"""

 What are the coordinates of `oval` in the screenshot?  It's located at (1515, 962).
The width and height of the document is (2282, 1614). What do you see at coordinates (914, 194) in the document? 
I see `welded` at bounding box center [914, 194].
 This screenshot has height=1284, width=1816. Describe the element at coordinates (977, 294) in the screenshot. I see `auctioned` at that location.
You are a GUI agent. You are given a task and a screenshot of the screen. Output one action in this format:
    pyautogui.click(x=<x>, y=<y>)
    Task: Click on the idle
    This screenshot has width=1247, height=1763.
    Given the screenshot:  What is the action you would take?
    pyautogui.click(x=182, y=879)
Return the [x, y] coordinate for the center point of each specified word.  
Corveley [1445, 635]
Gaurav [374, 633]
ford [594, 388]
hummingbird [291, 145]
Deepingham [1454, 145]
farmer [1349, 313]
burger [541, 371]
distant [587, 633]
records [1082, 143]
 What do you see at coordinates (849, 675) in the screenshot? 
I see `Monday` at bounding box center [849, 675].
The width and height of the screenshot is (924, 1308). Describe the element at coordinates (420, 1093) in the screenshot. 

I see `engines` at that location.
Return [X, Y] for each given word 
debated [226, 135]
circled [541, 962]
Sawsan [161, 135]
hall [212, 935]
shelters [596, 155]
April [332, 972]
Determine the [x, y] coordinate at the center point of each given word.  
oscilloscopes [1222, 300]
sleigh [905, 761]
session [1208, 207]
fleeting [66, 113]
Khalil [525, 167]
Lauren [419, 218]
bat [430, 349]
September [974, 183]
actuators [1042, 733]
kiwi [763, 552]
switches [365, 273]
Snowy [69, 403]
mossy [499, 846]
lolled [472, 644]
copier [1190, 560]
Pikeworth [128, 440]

"""

The problem: Rewrite all of the material above as a numbered list, leaving out the blank lines.

Solution for this task:
1.  What are the coordinates of `oval` in the screenshot?  It's located at (1515, 962).
2. The width and height of the document is (2282, 1614). What do you see at coordinates (914, 194) in the document? 
3. I see `welded` at bounding box center [914, 194].
4.  This screenshot has height=1284, width=1816. Describe the element at coordinates (977, 294) in the screenshot. I see `auctioned` at that location.
5. You are a GUI agent. You are given a task and a screenshot of the screen. Output one action in this format:
6.     pyautogui.click(x=<x>, y=<y>)
7.     Task: Click on the idle
8.     This screenshot has width=1247, height=1763.
9.     Given the screenshot:  What is the action you would take?
10.     pyautogui.click(x=182, y=879)
11. Return the [x, y] coordinate for the center point of each specified word.  
12. Corveley [1445, 635]
13. Gaurav [374, 633]
14. ford [594, 388]
15. hummingbird [291, 145]
16. Deepingham [1454, 145]
17. farmer [1349, 313]
18. burger [541, 371]
19. distant [587, 633]
20. records [1082, 143]
21.  What do you see at coordinates (849, 675) in the screenshot? 
22. I see `Monday` at bounding box center [849, 675].
23. The width and height of the screenshot is (924, 1308). Describe the element at coordinates (420, 1093) in the screenshot. 
24. I see `engines` at that location.
25. Return [X, Y] for each given word 
26. debated [226, 135]
27. circled [541, 962]
28. Sawsan [161, 135]
29. hall [212, 935]
30. shelters [596, 155]
31. April [332, 972]
32. Determine the [x, y] coordinate at the center point of each given word.  
33. oscilloscopes [1222, 300]
34. sleigh [905, 761]
35. session [1208, 207]
36. fleeting [66, 113]
37. Khalil [525, 167]
38. Lauren [419, 218]
39. bat [430, 349]
40. September [974, 183]
41. actuators [1042, 733]
42. kiwi [763, 552]
43. switches [365, 273]
44. Snowy [69, 403]
45. mossy [499, 846]
46. lolled [472, 644]
47. copier [1190, 560]
48. Pikeworth [128, 440]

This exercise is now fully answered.